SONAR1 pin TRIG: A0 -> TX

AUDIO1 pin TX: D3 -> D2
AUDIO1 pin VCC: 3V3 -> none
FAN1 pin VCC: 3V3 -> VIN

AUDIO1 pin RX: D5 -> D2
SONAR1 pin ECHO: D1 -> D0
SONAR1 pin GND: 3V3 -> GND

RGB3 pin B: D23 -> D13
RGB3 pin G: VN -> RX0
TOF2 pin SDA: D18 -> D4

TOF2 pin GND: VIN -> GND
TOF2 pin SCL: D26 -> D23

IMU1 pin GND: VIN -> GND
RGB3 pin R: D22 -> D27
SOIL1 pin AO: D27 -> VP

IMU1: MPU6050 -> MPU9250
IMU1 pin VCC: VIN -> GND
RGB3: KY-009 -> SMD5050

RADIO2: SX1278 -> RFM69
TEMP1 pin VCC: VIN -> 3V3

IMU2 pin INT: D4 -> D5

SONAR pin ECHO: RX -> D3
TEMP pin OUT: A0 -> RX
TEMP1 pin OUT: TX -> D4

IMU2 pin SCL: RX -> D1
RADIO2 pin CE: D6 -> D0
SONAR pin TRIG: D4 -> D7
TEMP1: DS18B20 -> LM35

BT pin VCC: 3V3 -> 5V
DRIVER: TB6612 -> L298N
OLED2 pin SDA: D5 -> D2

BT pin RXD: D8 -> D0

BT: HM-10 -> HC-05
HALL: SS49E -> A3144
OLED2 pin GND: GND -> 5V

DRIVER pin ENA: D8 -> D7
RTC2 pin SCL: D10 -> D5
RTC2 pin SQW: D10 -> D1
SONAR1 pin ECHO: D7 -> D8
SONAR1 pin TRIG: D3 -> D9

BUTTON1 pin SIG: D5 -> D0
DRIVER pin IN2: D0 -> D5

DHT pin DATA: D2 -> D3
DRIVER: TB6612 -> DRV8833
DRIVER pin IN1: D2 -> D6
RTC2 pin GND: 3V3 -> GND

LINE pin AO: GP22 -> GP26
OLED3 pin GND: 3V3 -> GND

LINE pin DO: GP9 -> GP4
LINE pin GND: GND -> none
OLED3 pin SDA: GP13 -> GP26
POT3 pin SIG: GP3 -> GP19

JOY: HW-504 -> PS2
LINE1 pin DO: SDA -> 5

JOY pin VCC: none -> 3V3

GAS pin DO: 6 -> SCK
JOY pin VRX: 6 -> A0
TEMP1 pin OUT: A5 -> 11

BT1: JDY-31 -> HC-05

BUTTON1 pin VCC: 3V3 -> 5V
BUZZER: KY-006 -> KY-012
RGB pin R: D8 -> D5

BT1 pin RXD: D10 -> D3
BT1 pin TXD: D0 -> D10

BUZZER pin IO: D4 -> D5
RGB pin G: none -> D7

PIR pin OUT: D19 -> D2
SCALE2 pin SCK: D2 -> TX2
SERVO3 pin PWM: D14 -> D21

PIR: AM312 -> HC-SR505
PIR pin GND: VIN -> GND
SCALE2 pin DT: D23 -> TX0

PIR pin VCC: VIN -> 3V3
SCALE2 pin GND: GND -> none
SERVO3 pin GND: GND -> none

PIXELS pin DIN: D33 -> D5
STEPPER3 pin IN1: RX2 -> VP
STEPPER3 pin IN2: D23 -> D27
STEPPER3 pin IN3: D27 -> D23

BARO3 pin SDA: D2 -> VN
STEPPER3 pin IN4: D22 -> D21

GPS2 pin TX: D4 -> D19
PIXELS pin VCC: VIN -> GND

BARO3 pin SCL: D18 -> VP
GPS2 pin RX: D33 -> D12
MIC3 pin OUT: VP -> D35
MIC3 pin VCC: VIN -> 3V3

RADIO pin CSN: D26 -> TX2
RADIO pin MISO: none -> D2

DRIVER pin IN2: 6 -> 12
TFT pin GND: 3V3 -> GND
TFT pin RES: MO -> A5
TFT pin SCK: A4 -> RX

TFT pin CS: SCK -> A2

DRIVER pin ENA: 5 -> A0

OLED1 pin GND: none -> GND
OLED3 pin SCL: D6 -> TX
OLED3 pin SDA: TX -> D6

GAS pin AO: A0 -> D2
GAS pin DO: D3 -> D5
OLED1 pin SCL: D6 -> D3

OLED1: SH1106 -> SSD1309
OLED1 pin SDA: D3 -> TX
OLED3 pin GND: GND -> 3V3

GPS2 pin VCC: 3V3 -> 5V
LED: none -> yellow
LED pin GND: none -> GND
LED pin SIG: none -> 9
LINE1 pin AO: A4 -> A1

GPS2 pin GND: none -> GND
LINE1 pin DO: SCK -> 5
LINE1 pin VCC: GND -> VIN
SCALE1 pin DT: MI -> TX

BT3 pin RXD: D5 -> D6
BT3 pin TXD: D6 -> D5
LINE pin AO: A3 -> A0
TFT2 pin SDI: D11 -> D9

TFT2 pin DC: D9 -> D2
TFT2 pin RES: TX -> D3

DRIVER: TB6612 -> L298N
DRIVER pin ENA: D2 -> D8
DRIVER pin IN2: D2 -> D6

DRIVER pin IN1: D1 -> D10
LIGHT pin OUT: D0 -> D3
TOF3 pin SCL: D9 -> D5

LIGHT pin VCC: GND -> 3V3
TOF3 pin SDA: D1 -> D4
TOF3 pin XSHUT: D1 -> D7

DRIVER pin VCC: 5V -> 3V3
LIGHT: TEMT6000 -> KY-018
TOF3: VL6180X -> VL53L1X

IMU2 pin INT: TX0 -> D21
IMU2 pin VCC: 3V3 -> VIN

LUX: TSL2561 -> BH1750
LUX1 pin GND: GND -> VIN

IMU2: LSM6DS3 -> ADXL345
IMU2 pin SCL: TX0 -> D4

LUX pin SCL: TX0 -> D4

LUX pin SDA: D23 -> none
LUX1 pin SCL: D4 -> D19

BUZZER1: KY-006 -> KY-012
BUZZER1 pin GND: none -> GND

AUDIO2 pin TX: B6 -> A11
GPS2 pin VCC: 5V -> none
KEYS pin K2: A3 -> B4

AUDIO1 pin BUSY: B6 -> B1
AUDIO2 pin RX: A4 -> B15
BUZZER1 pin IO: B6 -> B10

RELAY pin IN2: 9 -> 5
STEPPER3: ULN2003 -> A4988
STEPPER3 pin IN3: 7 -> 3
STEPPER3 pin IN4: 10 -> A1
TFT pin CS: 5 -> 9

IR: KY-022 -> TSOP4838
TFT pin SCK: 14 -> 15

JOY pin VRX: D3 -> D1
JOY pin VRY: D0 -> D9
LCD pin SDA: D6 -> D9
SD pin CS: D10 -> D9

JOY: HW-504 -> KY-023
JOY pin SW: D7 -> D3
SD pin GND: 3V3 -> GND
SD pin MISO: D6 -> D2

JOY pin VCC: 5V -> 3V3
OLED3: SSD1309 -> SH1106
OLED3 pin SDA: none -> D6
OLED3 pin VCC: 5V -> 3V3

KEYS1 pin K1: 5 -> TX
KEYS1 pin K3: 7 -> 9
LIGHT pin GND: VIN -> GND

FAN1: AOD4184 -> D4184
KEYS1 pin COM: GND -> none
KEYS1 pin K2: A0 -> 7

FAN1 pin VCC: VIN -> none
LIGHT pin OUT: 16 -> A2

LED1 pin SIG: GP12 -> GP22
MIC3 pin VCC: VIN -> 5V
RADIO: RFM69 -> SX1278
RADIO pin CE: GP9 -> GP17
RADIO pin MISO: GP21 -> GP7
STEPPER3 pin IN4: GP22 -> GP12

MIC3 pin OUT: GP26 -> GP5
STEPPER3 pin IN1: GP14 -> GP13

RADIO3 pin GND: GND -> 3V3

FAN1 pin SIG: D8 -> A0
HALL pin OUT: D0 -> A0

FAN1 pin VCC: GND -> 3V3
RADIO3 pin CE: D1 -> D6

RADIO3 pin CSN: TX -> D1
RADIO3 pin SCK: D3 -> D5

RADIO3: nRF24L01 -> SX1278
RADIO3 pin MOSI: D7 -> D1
--------------------------------------------------
» **TASK PROMPT**: Output the data exactly, from the first line through the line that holds "IMU1 pin GND: VIN -> GND", so that no later line appears.

» **WRITTEN SOLUTION**:
SONAR1 pin TRIG: A0 -> TX

AUDIO1 pin TX: D3 -> D2
AUDIO1 pin VCC: 3V3 -> none
FAN1 pin VCC: 3V3 -> VIN

AUDIO1 pin RX: D5 -> D2
SONAR1 pin ECHO: D1 -> D0
SONAR1 pin GND: 3V3 -> GND

RGB3 pin B: D23 -> D13
RGB3 pin G: VN -> RX0
TOF2 pin SDA: D18 -> D4

TOF2 pin GND: VIN -> GND
TOF2 pin SCL: D26 -> D23

IMU1 pin GND: VIN -> GND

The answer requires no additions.